• [Data excerpts]
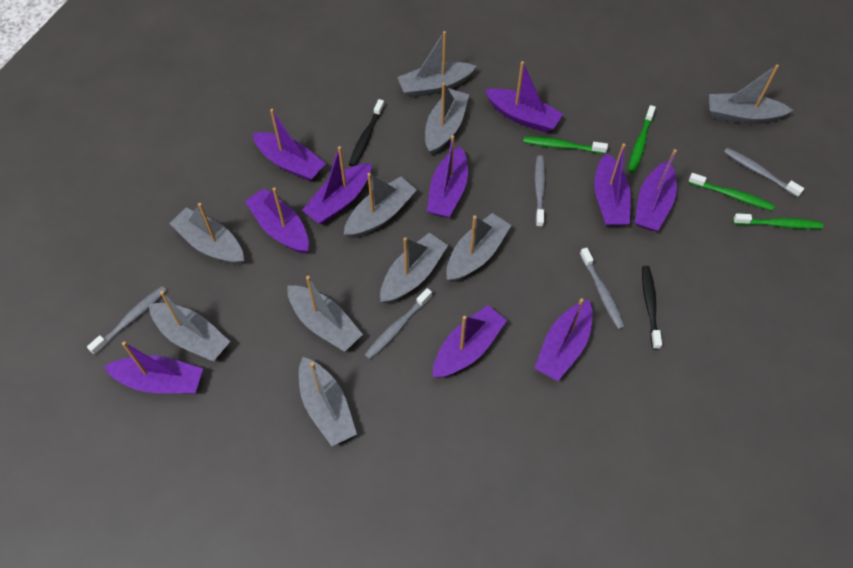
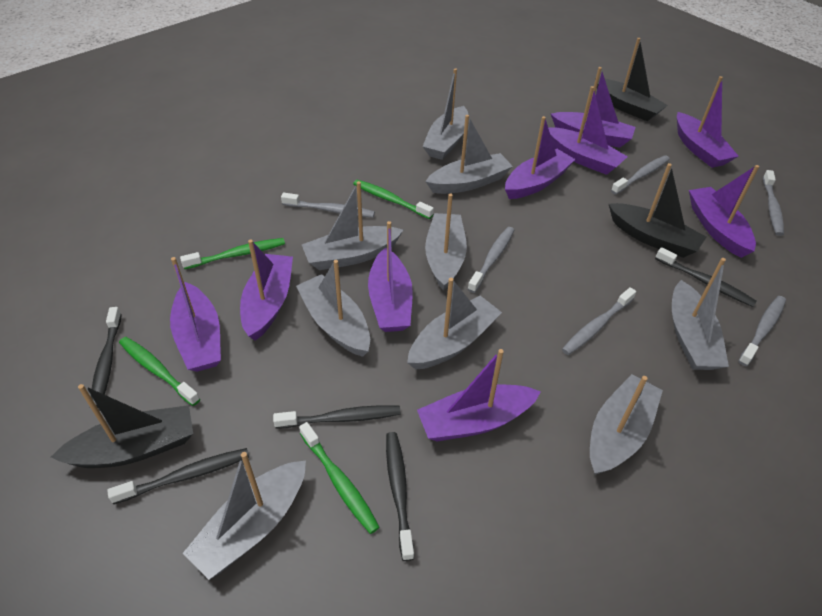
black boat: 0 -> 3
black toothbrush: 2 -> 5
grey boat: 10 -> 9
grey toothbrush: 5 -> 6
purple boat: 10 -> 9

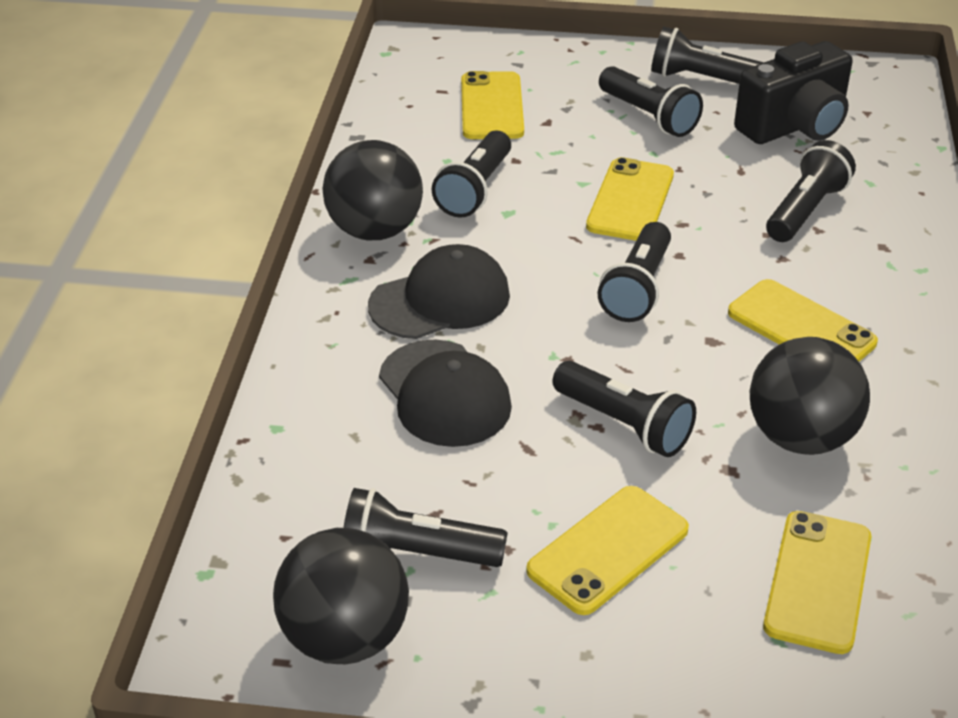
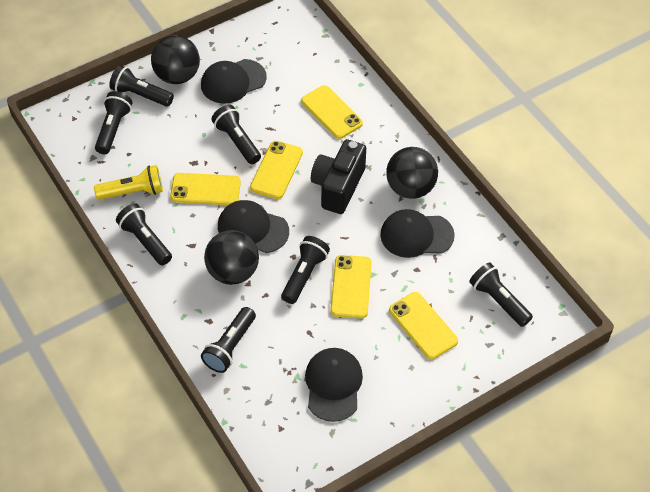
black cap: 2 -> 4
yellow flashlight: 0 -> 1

• [WHAT THIS TASK INVOLVES]
Every entry must be retyped exactly, with the pictures removed.

• [ANSWER TO THIS TASK]
black boat: 0 -> 3
black toothbrush: 2 -> 5
grey boat: 10 -> 9
grey toothbrush: 5 -> 6
purple boat: 10 -> 9

black cap: 2 -> 4
yellow flashlight: 0 -> 1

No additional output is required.